Task objective: The expected output is each line below containing "ECHO", copied in full.

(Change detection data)

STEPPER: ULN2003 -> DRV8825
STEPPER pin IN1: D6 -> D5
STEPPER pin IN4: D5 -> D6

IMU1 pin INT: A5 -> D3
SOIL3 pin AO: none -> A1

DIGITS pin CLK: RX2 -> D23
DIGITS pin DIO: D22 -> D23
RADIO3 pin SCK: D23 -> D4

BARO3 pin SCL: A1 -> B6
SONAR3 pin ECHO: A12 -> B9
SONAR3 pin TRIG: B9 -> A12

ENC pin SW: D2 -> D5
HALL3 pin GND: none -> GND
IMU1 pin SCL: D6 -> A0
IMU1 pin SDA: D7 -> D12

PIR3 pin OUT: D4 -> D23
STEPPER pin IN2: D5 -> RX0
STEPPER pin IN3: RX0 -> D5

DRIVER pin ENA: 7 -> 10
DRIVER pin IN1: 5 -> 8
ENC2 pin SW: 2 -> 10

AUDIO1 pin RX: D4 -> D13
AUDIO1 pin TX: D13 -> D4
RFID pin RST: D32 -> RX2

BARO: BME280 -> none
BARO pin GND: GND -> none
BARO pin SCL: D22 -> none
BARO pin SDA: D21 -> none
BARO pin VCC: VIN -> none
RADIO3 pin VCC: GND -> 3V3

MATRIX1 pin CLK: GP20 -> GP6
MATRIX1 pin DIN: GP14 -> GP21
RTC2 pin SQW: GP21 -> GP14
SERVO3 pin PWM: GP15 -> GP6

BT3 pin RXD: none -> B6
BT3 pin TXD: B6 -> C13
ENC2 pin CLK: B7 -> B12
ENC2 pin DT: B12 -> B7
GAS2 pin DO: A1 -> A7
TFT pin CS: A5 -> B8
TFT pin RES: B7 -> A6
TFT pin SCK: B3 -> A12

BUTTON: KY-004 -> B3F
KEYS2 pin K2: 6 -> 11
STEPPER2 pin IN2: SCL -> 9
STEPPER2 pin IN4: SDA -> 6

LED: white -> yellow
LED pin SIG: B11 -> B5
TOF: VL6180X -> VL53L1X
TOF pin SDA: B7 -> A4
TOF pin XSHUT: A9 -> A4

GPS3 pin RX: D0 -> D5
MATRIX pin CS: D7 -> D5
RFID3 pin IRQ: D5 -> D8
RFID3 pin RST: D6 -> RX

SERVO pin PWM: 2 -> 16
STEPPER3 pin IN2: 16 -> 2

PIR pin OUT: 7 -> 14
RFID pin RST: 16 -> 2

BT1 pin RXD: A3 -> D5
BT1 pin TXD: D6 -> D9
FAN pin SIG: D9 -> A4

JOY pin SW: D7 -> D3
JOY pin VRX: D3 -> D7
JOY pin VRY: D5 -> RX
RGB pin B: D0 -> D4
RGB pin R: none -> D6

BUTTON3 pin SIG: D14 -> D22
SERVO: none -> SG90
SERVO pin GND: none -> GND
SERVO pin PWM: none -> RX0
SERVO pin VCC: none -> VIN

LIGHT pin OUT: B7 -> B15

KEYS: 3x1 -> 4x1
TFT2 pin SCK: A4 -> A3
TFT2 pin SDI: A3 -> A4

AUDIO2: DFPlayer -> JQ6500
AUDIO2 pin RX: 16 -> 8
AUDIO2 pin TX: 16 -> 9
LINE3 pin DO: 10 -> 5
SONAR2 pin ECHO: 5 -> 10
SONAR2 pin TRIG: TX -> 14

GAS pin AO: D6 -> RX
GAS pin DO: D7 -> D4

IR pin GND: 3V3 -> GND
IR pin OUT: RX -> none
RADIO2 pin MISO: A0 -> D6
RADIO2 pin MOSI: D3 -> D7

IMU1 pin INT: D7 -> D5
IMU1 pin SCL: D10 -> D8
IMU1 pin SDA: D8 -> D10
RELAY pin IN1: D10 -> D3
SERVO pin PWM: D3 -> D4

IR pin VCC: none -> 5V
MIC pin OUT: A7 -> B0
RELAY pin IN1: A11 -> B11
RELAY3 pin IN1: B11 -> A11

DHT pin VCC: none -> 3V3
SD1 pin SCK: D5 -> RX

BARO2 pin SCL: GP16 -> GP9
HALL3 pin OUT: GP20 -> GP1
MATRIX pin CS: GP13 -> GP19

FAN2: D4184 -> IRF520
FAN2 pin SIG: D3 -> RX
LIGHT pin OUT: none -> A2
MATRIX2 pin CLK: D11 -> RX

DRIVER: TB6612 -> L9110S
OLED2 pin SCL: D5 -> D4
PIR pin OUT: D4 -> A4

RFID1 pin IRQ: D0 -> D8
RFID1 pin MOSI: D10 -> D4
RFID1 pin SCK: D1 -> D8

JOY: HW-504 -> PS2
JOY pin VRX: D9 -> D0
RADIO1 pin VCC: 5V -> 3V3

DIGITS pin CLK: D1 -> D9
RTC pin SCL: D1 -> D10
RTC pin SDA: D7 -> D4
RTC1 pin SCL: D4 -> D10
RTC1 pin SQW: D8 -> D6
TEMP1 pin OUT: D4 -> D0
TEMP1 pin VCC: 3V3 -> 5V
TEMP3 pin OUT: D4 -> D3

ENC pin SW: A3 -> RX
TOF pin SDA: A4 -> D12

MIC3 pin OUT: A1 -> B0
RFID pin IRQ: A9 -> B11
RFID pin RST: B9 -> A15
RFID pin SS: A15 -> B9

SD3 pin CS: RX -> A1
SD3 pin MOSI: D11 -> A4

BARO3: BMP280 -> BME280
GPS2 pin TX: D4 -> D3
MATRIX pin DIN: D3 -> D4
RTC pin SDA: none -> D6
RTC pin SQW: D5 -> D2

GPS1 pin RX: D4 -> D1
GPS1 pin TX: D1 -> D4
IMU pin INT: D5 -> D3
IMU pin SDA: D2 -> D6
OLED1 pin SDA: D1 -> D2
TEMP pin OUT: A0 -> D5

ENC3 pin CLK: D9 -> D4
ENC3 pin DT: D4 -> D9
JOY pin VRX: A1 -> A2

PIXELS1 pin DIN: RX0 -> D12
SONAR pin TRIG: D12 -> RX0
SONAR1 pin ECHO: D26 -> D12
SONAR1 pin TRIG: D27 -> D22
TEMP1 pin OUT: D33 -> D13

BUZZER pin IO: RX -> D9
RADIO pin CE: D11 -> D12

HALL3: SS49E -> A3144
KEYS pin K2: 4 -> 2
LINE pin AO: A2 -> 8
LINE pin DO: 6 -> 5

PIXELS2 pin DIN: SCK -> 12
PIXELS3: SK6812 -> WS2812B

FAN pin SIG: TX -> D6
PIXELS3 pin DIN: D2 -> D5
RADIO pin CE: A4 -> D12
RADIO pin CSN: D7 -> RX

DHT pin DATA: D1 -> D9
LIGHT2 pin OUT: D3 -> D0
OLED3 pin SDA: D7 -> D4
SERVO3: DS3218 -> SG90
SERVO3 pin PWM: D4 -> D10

Response below:
SONAR3 pin ECHO: A12 -> B9
SONAR2 pin ECHO: 5 -> 10
SONAR1 pin ECHO: D26 -> D12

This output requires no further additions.